▸ The exercise:
Copy the records below word for word, from the line with "I am providing" through the line with "Find the pixel", and leave the pictures out of your copy.

=-=-=

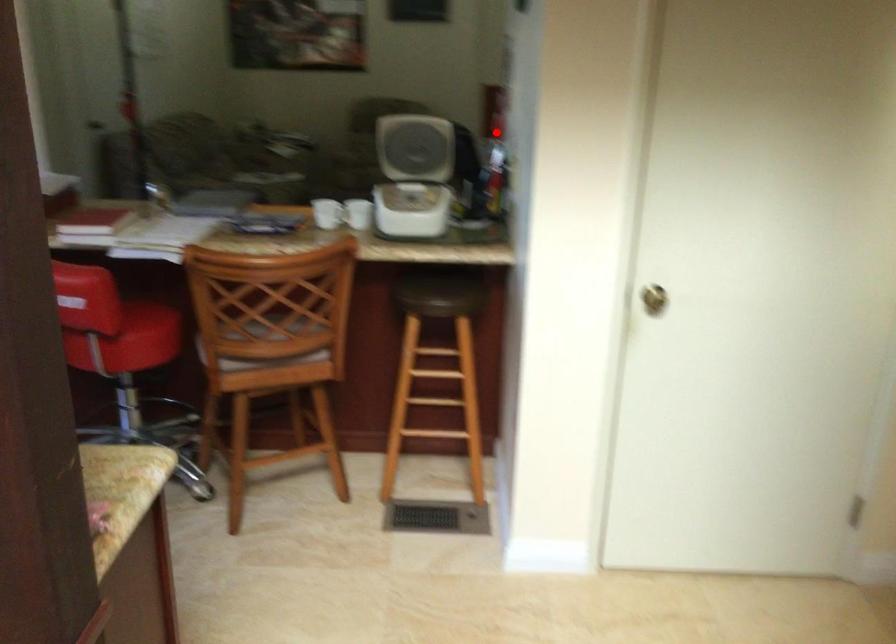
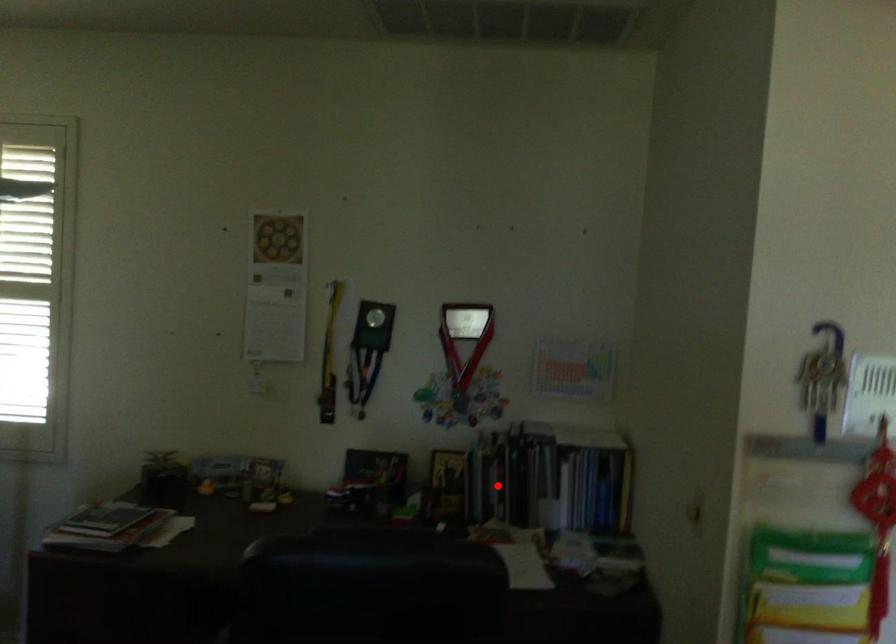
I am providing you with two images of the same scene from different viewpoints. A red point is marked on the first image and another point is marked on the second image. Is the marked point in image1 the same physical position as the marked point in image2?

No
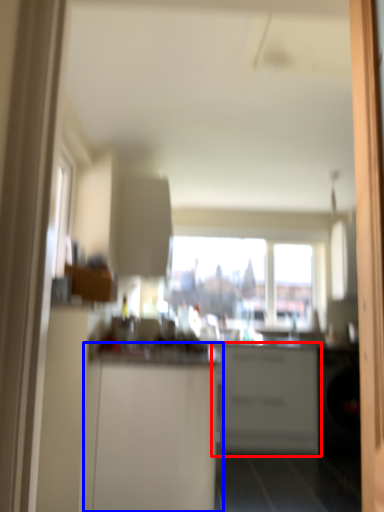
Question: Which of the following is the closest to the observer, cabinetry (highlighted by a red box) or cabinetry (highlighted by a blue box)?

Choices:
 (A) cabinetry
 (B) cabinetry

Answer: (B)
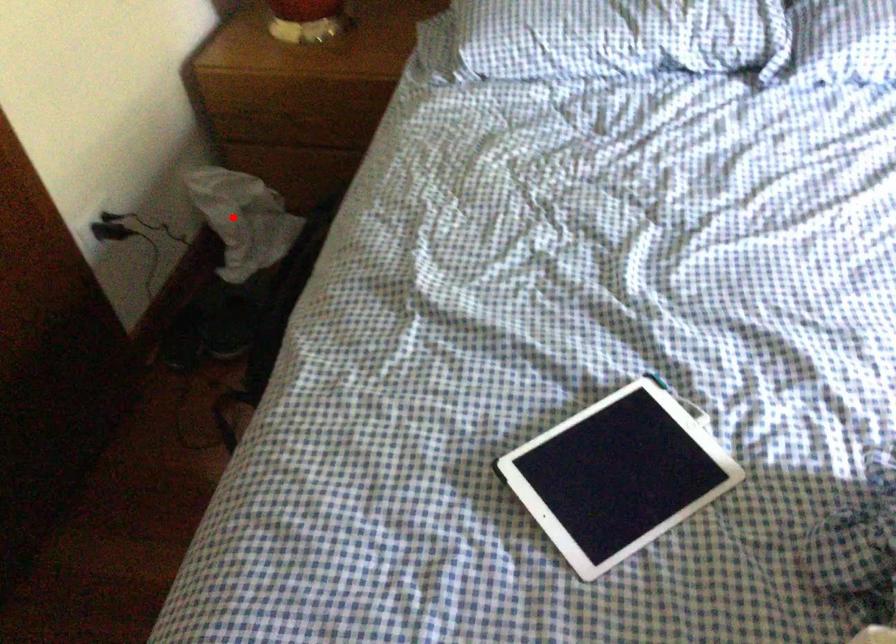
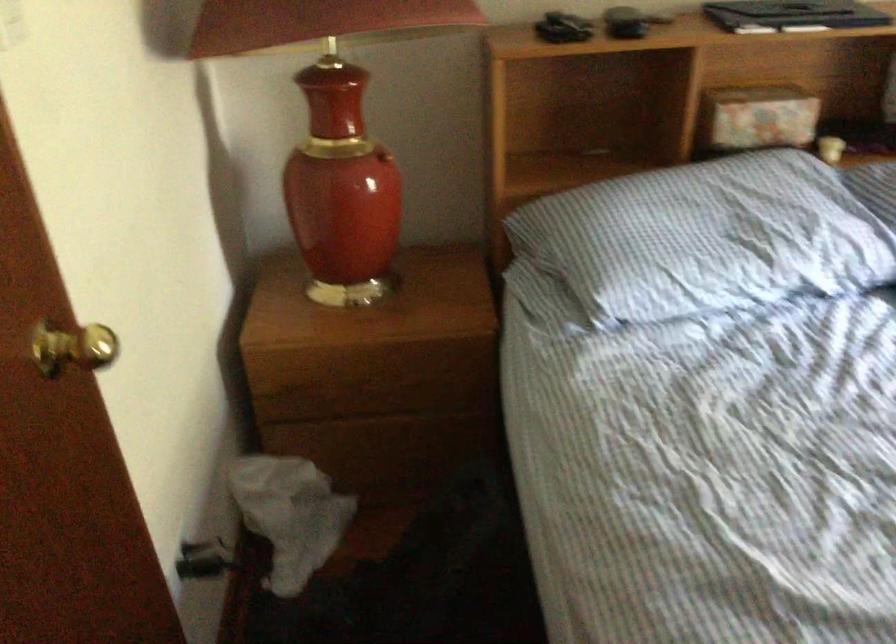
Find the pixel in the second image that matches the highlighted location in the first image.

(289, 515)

=-=-=

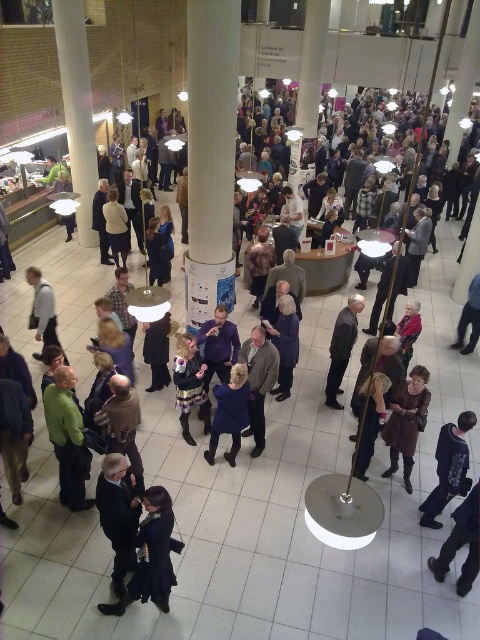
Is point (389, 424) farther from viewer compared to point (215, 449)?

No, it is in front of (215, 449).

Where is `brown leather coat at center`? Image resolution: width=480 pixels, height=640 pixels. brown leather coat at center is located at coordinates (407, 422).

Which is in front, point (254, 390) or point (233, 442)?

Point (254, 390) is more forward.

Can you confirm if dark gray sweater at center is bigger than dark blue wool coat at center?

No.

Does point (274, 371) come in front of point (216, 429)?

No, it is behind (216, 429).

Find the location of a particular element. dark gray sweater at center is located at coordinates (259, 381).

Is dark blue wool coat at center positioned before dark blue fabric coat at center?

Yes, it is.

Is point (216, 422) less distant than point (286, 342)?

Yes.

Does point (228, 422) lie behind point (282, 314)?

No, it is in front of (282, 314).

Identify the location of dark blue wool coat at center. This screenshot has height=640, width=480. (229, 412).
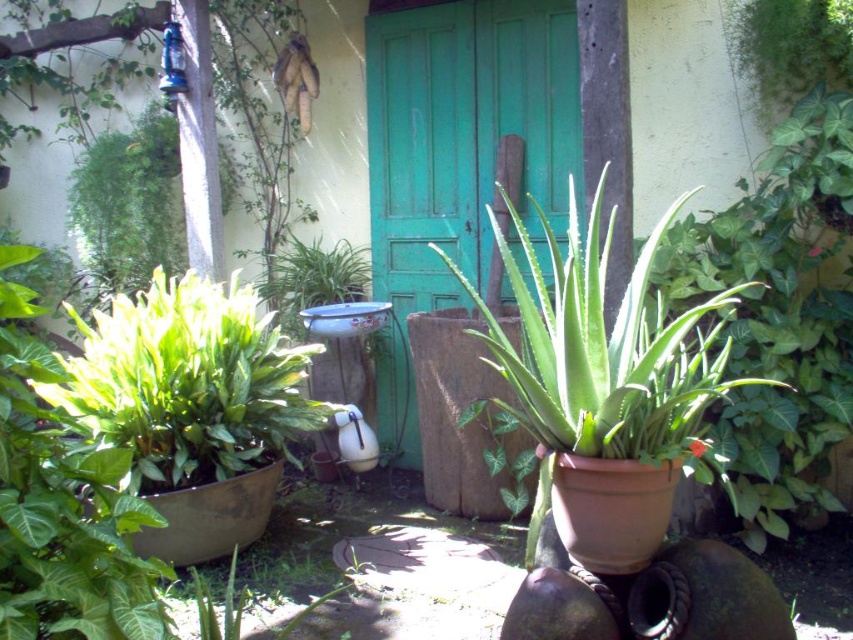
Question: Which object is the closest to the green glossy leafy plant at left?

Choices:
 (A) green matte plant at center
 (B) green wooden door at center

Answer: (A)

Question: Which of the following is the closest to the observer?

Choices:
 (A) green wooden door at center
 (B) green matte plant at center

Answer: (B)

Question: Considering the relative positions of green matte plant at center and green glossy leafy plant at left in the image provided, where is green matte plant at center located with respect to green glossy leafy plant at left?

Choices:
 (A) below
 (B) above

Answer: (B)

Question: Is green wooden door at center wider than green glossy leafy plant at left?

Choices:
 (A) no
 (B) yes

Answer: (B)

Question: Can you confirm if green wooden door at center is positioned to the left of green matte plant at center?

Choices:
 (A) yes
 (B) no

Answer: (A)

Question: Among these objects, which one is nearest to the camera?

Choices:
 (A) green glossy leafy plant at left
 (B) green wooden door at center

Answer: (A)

=-=-=

▸ Written response:
I am providing you with two images of the same scene from different viewpoints. A red point is marked on the first image and another point is marked on the second image. Is the marked point in image1 the same physical position as the marked point in image2?

No
Question: Which of the following is the closest to the observer, cabinetry (highlighted by a red box) or cabinetry (highlighted by a blue box)?

Choices:
 (A) cabinetry
 (B) cabinetry

Answer: (B)
Find the pixel in the second image that matches the highlighted location in the first image.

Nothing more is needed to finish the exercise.